How many lines of the data contain the word "square"? Give only that number.

> Two-dimensional motion records
+++

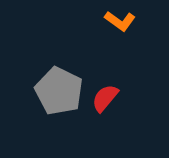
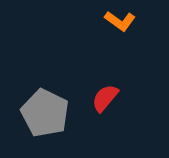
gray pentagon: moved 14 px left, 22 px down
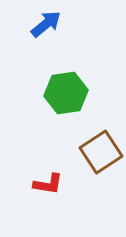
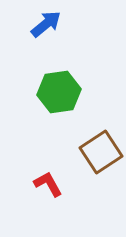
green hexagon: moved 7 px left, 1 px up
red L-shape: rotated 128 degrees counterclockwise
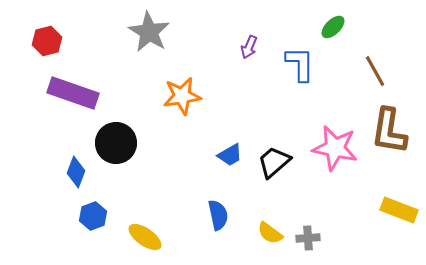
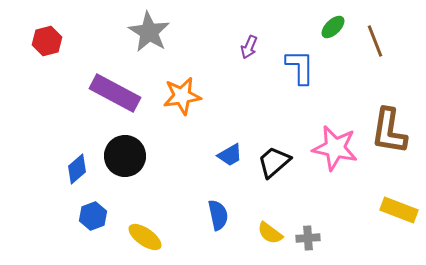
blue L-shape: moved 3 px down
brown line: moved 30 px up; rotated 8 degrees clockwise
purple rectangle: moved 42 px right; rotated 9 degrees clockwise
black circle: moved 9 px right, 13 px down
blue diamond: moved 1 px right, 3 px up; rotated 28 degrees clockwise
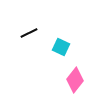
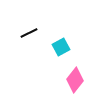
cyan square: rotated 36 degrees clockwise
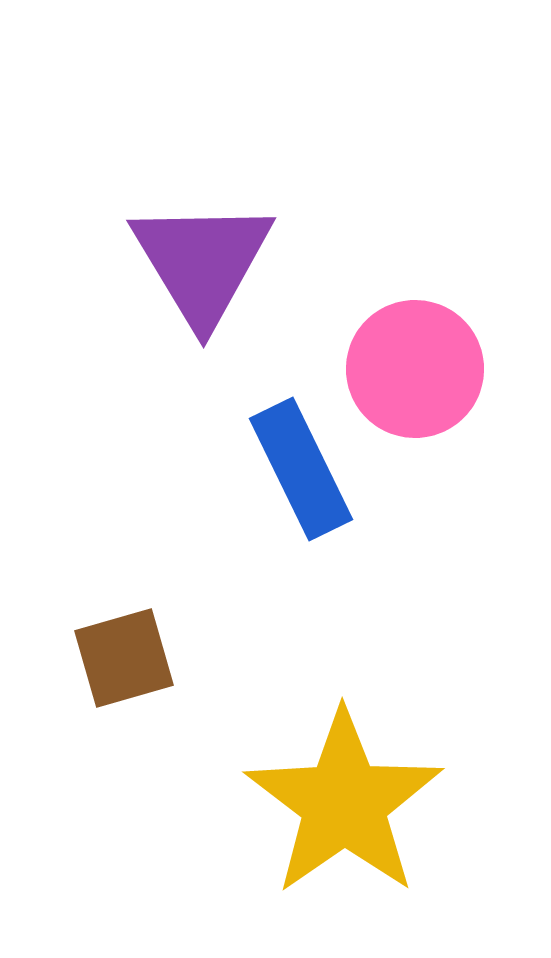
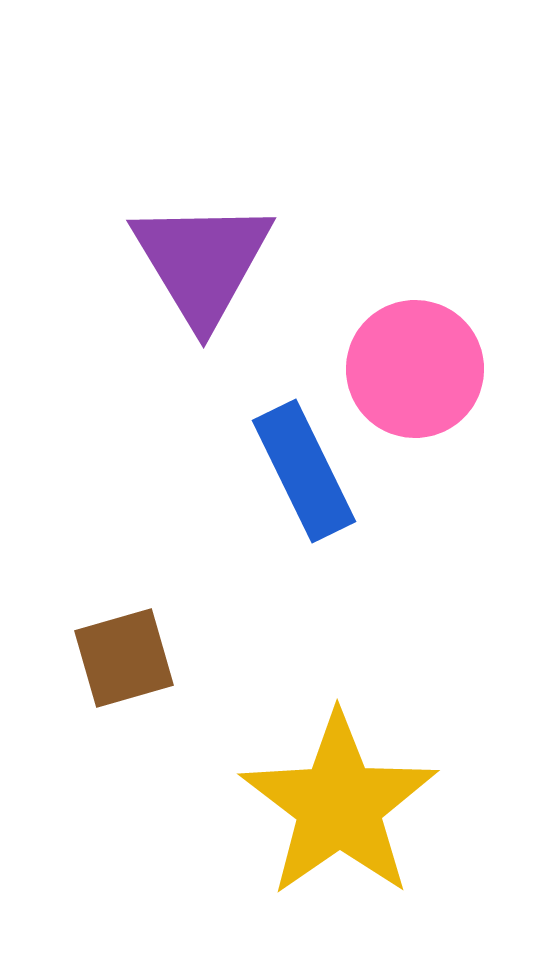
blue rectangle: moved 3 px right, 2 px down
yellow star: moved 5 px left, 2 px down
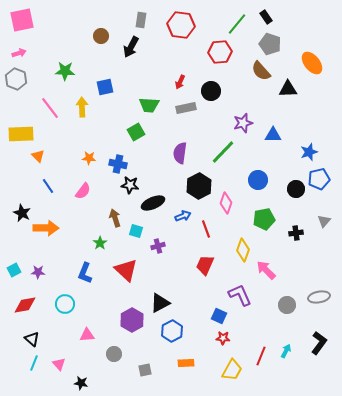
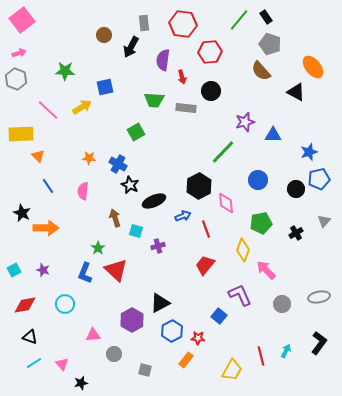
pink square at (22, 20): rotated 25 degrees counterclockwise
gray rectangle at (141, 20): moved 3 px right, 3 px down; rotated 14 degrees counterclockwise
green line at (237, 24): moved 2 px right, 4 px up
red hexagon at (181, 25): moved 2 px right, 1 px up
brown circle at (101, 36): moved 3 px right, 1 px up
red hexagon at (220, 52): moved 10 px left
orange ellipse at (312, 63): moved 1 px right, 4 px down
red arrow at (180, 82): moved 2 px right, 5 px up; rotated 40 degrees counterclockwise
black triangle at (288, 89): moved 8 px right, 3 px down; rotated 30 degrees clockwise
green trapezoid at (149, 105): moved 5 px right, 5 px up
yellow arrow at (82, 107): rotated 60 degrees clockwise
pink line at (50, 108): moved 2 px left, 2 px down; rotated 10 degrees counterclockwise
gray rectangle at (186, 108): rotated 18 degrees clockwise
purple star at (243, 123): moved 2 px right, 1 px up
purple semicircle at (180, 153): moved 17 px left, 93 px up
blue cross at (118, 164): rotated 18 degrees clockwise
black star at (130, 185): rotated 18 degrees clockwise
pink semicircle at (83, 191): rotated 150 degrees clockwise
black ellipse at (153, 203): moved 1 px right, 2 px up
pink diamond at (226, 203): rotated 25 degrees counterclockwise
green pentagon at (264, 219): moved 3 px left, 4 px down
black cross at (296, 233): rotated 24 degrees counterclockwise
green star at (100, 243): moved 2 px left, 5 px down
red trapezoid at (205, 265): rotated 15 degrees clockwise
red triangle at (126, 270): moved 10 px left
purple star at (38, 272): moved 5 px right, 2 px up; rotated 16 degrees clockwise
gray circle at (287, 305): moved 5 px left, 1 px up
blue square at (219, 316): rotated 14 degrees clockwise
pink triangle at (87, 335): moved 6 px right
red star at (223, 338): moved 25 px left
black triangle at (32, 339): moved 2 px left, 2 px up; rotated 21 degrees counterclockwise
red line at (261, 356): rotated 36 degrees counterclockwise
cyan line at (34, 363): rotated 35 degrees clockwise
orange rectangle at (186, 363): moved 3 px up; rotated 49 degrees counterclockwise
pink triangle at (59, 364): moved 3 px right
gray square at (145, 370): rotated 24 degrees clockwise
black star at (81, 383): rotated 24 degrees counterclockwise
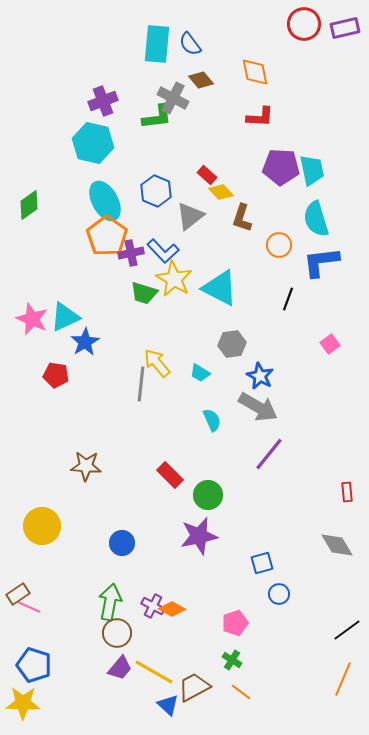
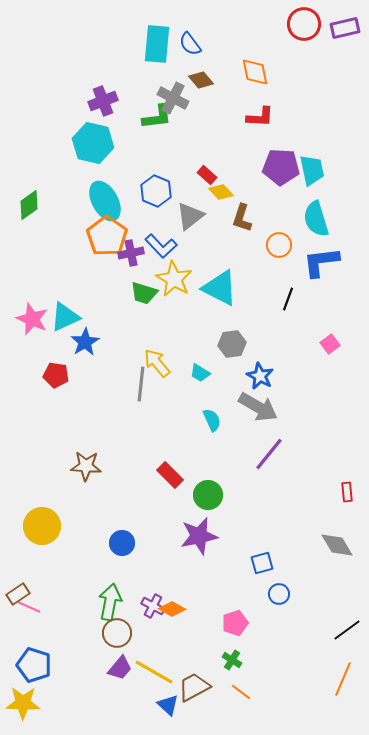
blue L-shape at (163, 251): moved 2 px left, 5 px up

+++

> Written reply
4